Whenever a picture appears in the records, exclude it, and transcribe everything else exactly.
── Dataset records
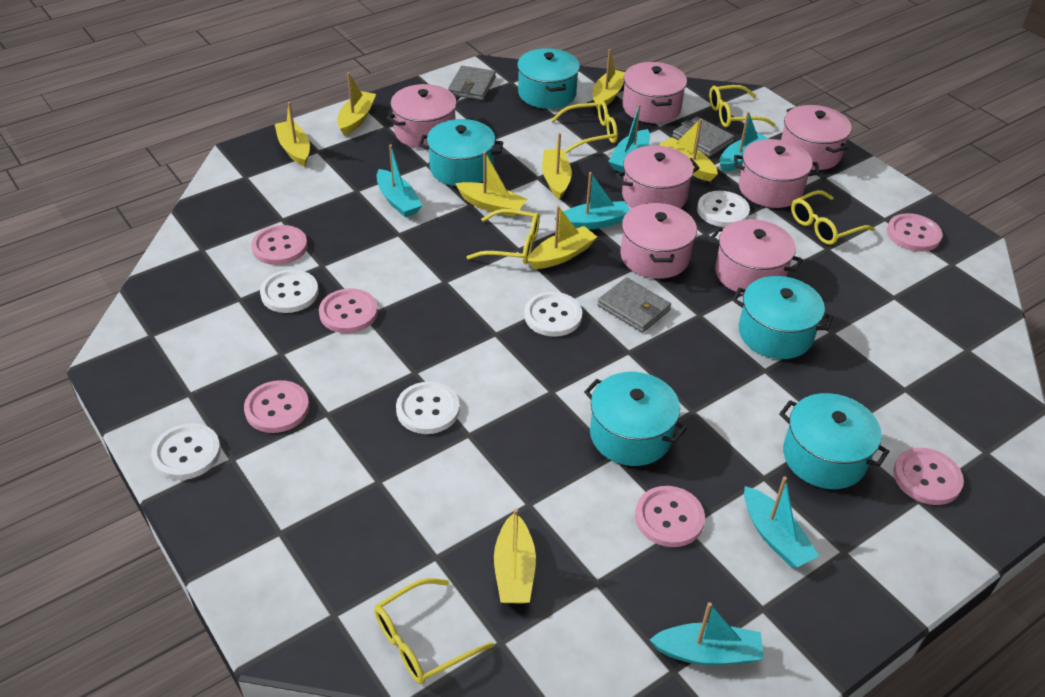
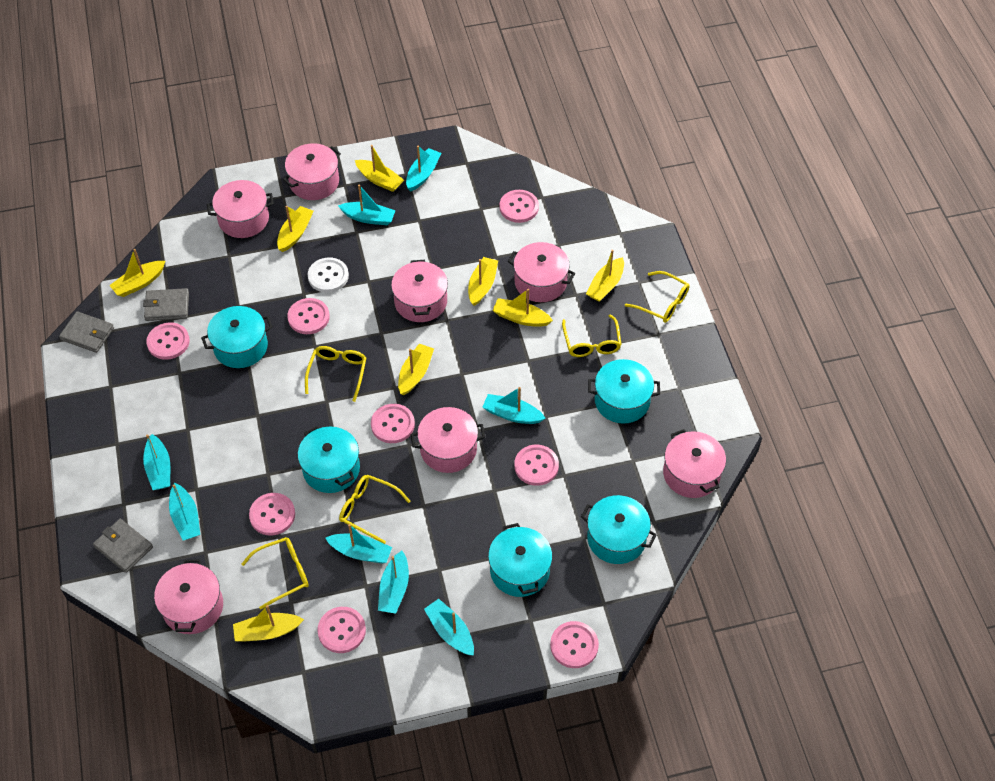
pink button: 6 -> 8
turquoise boat: 6 -> 8
white button: 5 -> 1

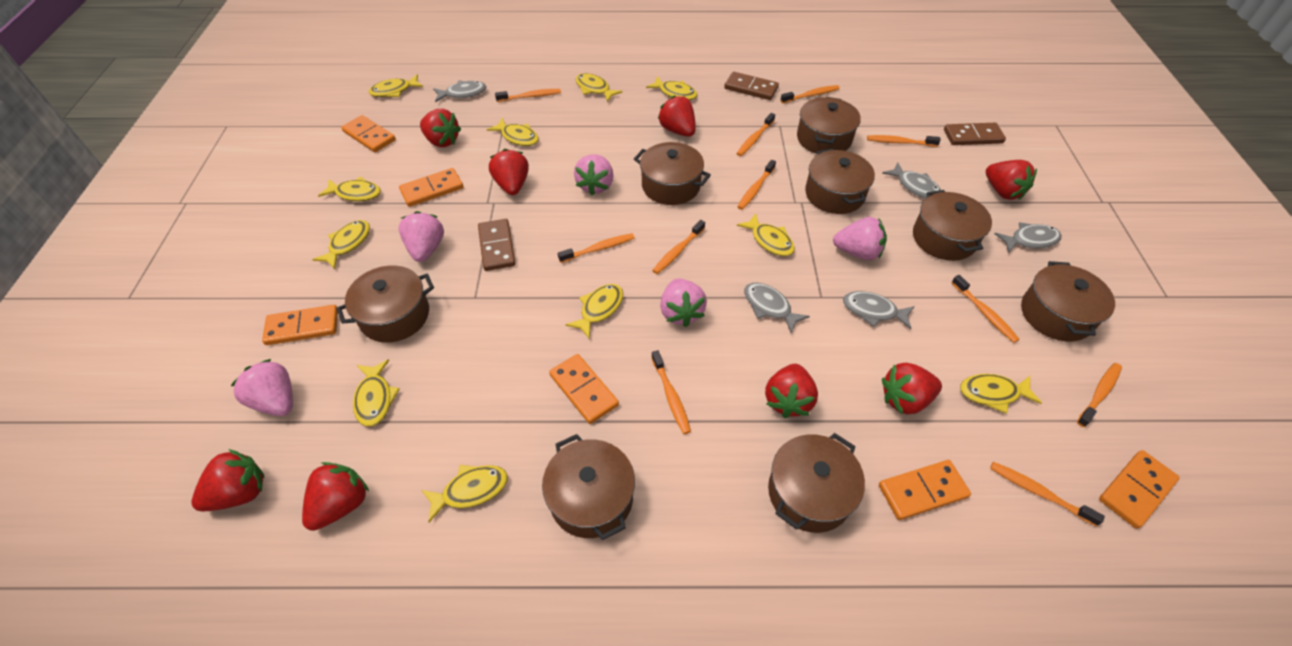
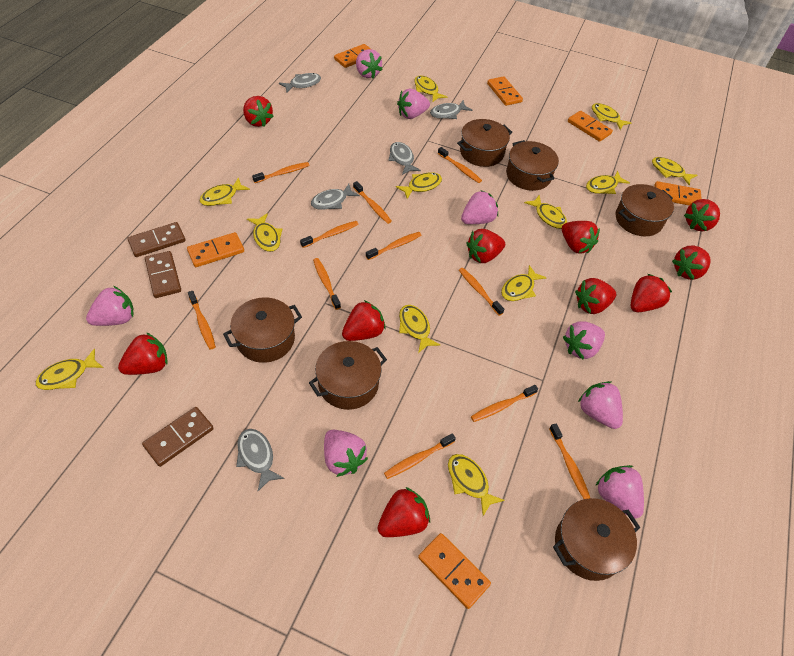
brown pot: 8 -> 6
pink strawberry: 5 -> 8
red strawberry: 8 -> 10
yellow fish: 11 -> 12

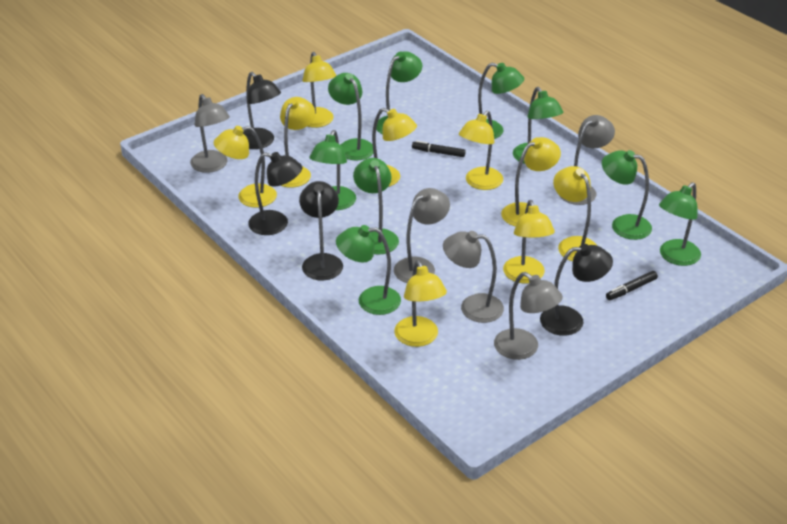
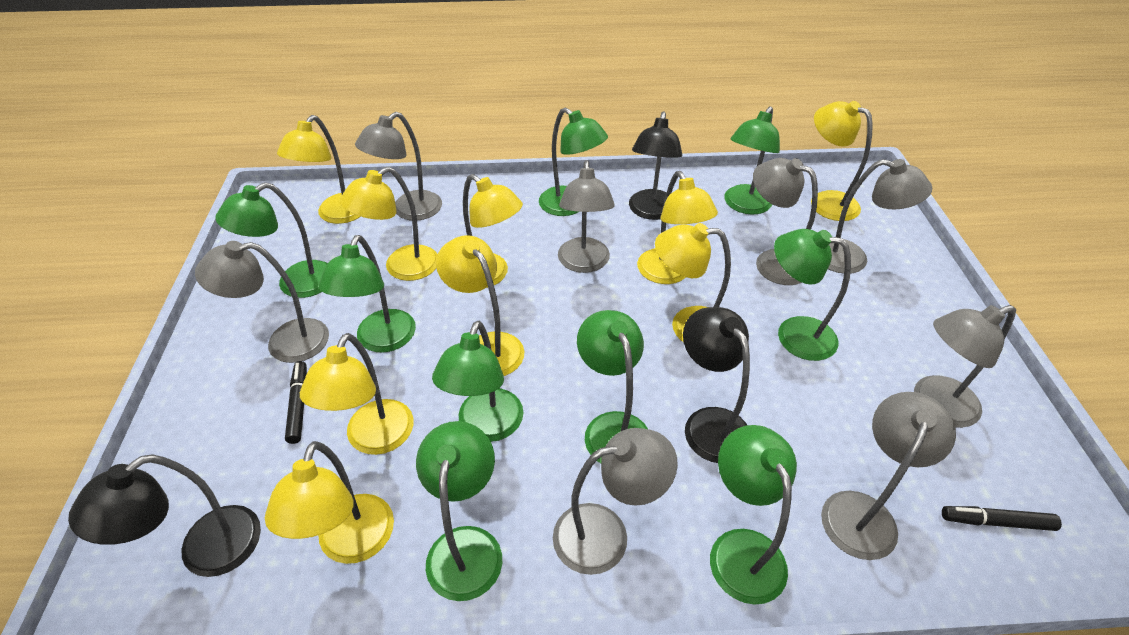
black lamp: 4 -> 3
grey lamp: 5 -> 8

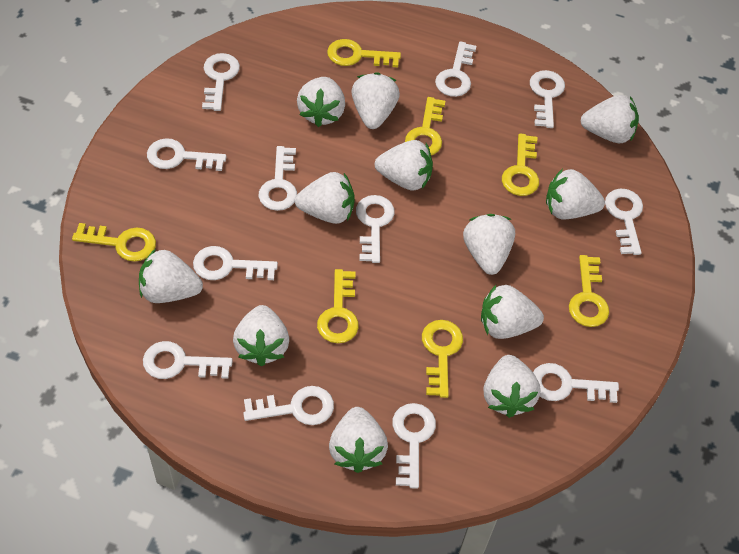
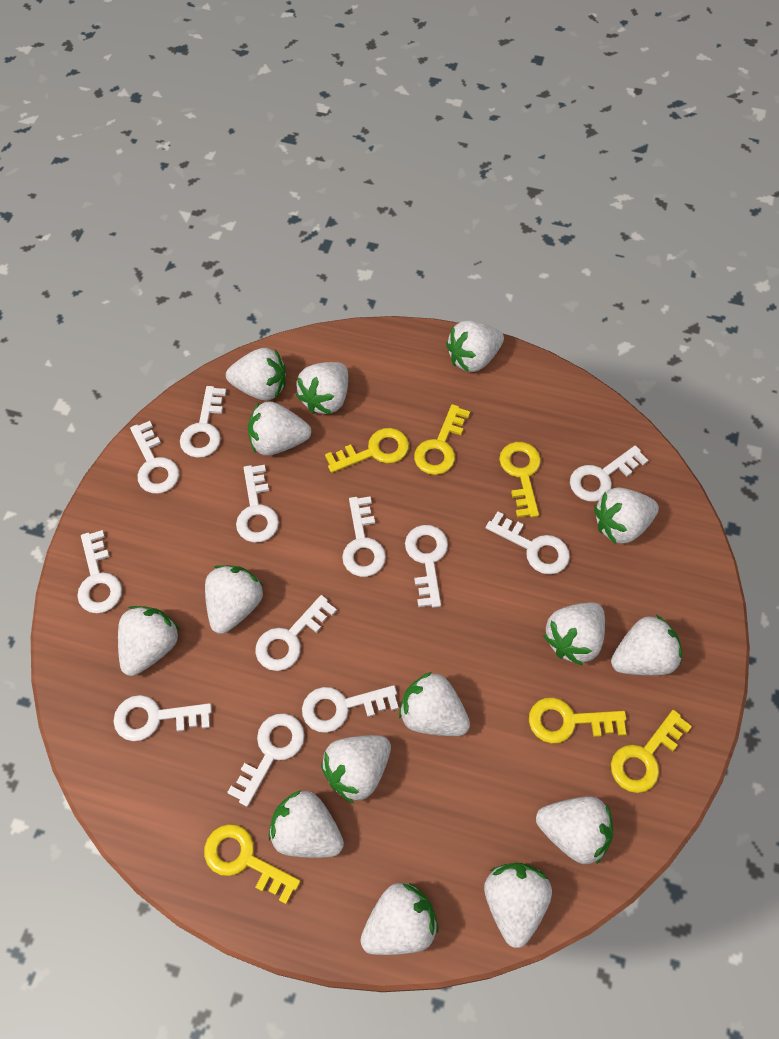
white strawberry: 12 -> 15
yellow key: 7 -> 6

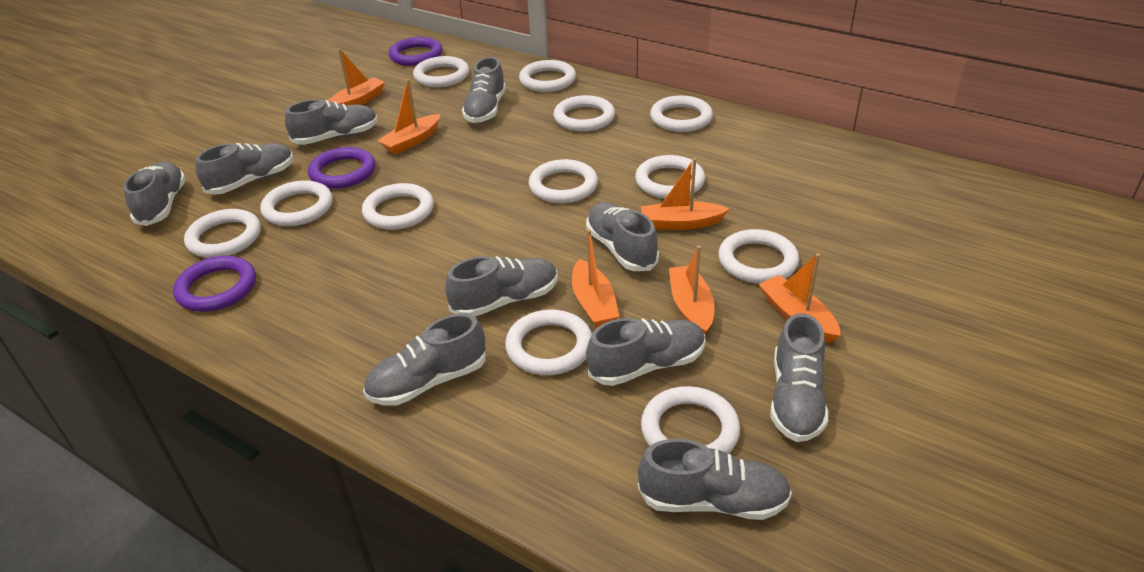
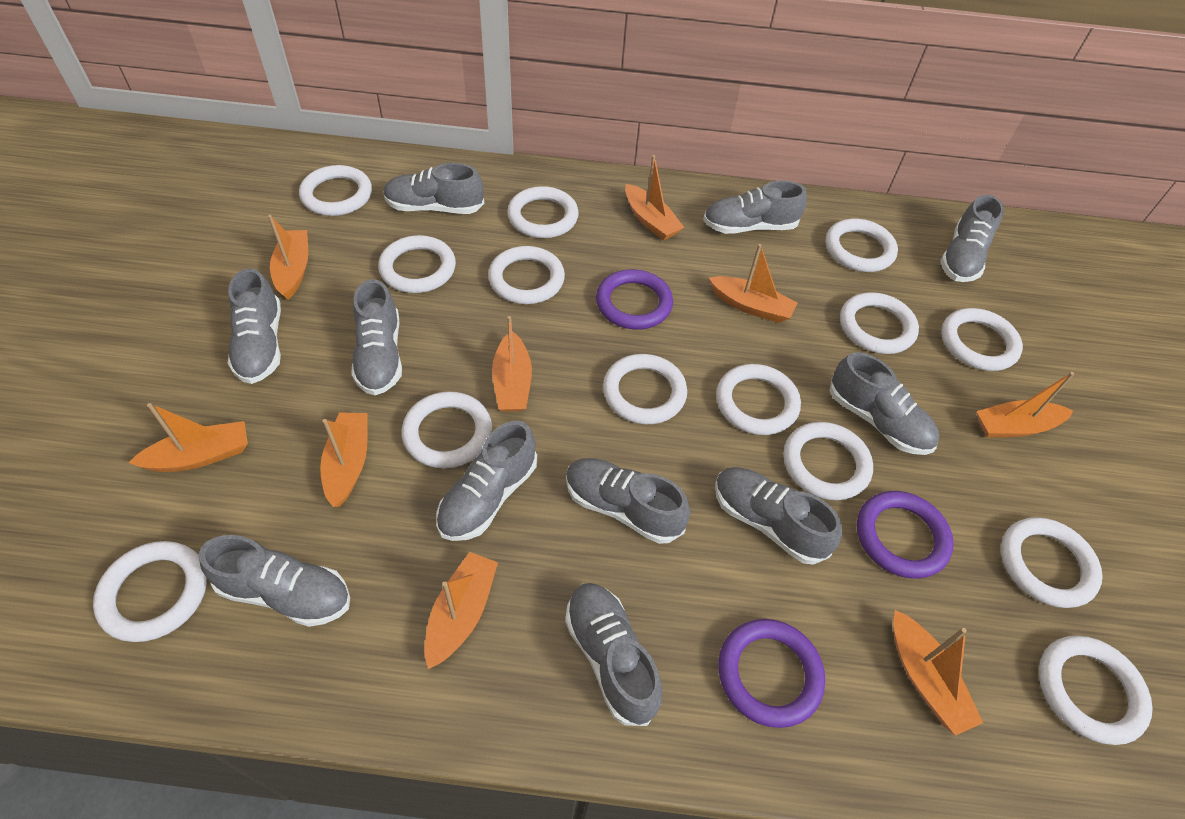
grey shoe: 10 -> 11
orange boat: 6 -> 9
white ring: 12 -> 14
────
● Response:
pink button: 6 -> 8
turquoise boat: 6 -> 8
white button: 5 -> 1

brown pot: 8 -> 6
pink strawberry: 5 -> 8
red strawberry: 8 -> 10
yellow fish: 11 -> 12

black lamp: 4 -> 3
grey lamp: 5 -> 8

white strawberry: 12 -> 15
yellow key: 7 -> 6

grey shoe: 10 -> 11
orange boat: 6 -> 9
white ring: 12 -> 14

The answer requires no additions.